## Directions:
Start to finish, retype the entries exactly while omitting the pictures.

• • • • • • •

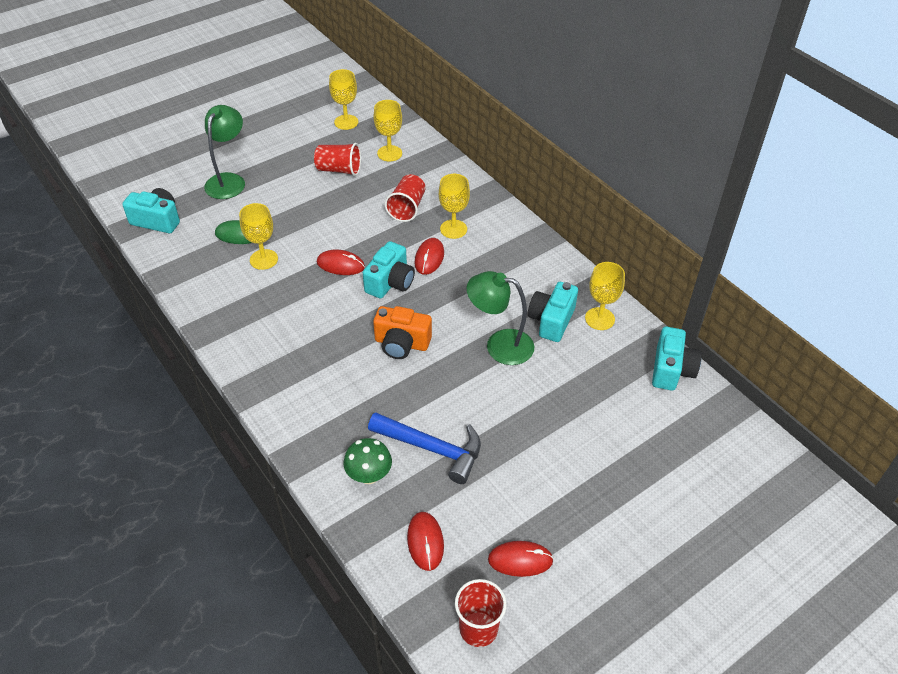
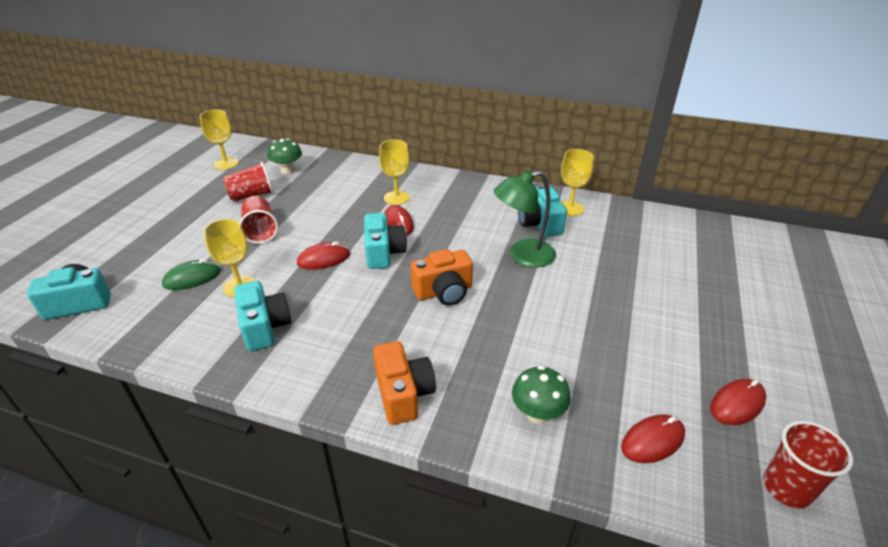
camera: 35 degrees left, 10 degrees down
(229, 180) = (141, 241): green lamp -> none
(297, 408) = (403, 394): none -> orange camera
(389, 153) = (288, 170): yellow goblet -> green mushroom
(407, 208) = (342, 199): red cup -> red cup (260, 231)
(425, 542) = (652, 441): red mouse -> red mouse turned 75 degrees counterclockwise
(433, 449) = (564, 358): blue hammer -> none
(671, 370) = (653, 217): turquoise camera -> turquoise camera (265, 327)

• • • • • • •

## Solution to this problem:
camera: 35 degrees left, 10 degrees down
(229, 180) = (141, 241): green lamp -> none
(297, 408) = (403, 394): none -> orange camera
(389, 153) = (288, 170): yellow goblet -> green mushroom
(407, 208) = (342, 199): red cup -> red cup (260, 231)
(425, 542) = (652, 441): red mouse -> red mouse turned 75 degrees counterclockwise
(433, 449) = (564, 358): blue hammer -> none
(671, 370) = (653, 217): turquoise camera -> turquoise camera (265, 327)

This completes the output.